> **Data**:
+++

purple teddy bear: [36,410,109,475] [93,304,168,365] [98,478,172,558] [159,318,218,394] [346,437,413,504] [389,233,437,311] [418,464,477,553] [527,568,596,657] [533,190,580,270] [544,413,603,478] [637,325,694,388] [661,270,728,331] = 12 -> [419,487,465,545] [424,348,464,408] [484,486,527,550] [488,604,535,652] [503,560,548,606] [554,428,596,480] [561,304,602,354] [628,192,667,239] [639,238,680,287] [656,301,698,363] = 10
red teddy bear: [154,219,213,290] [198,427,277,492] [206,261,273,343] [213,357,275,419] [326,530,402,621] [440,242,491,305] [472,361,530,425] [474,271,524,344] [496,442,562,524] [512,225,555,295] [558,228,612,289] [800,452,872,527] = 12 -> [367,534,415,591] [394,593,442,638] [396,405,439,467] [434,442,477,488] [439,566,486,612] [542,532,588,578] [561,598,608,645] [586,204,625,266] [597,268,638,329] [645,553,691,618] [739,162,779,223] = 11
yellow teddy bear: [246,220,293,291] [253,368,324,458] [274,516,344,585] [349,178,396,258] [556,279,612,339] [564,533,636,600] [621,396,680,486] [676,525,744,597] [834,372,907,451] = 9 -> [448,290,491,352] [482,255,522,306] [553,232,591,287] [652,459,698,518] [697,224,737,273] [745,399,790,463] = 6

+++

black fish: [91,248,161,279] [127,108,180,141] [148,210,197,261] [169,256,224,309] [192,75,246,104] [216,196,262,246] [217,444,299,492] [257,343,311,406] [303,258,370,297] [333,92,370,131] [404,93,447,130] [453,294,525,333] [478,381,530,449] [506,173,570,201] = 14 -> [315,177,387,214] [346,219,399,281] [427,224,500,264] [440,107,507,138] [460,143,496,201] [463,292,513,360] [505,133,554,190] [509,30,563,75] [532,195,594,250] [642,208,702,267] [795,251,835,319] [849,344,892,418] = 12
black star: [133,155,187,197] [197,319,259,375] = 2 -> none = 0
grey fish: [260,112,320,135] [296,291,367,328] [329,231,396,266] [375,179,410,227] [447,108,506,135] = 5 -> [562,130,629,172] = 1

+++

> **Work instructions**: Could you reproduce exactly the lines of the entries above, from the one with "purple teddy bear: [36,410,109,475]" through the one with "yellow teddy bear: [246,220,293,291]", and nothing else?

> **Task output**:
purple teddy bear: [36,410,109,475] [93,304,168,365] [98,478,172,558] [159,318,218,394] [346,437,413,504] [389,233,437,311] [418,464,477,553] [527,568,596,657] [533,190,580,270] [544,413,603,478] [637,325,694,388] [661,270,728,331] = 12 -> [419,487,465,545] [424,348,464,408] [484,486,527,550] [488,604,535,652] [503,560,548,606] [554,428,596,480] [561,304,602,354] [628,192,667,239] [639,238,680,287] [656,301,698,363] = 10
red teddy bear: [154,219,213,290] [198,427,277,492] [206,261,273,343] [213,357,275,419] [326,530,402,621] [440,242,491,305] [472,361,530,425] [474,271,524,344] [496,442,562,524] [512,225,555,295] [558,228,612,289] [800,452,872,527] = 12 -> [367,534,415,591] [394,593,442,638] [396,405,439,467] [434,442,477,488] [439,566,486,612] [542,532,588,578] [561,598,608,645] [586,204,625,266] [597,268,638,329] [645,553,691,618] [739,162,779,223] = 11
yellow teddy bear: [246,220,293,291] [253,368,324,458] [274,516,344,585] [349,178,396,258] [556,279,612,339] [564,533,636,600] [621,396,680,486] [676,525,744,597] [834,372,907,451] = 9 -> [448,290,491,352] [482,255,522,306] [553,232,591,287] [652,459,698,518] [697,224,737,273] [745,399,790,463] = 6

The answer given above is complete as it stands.